* DESCRIPTION OF THE TASK: When you return the data, keep every word exact and include none of the images.

MATERIAL PROVIDED Block Start

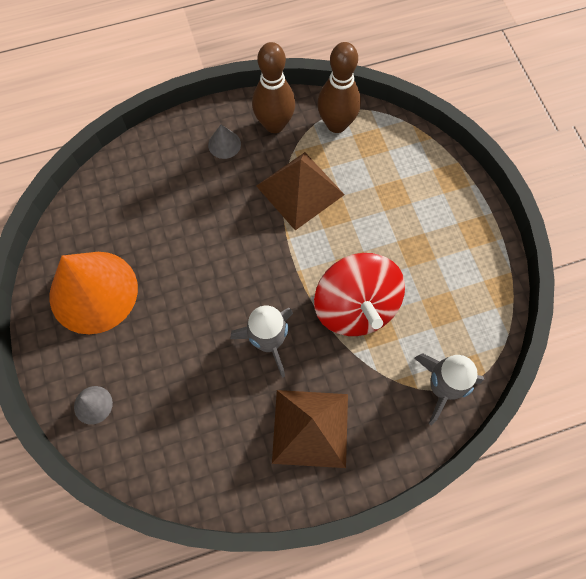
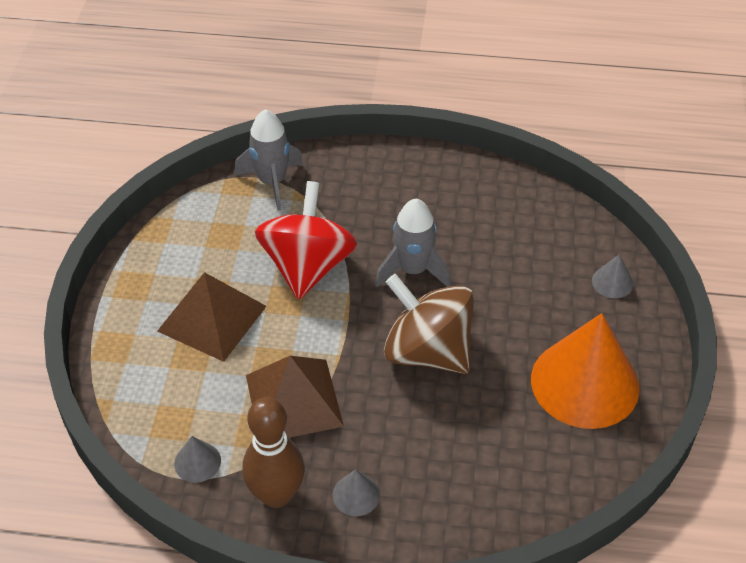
camera: 155 degrees left, 20 degrees down
(223, 268) = (427, 351): none -> brown spinning top
(310, 428) = (409, 196): brown pyramid -> brown pyramid (212, 318)
(336, 124) = (197, 462): brown bowling pin -> grey cone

MATERIAL PROVIDED Block End

* RESULT FOR THIS TASK:
camera: 155 degrees left, 20 degrees down
(223, 268) = (427, 351): none -> brown spinning top
(310, 428) = (409, 196): brown pyramid -> brown pyramid (212, 318)
(336, 124) = (197, 462): brown bowling pin -> grey cone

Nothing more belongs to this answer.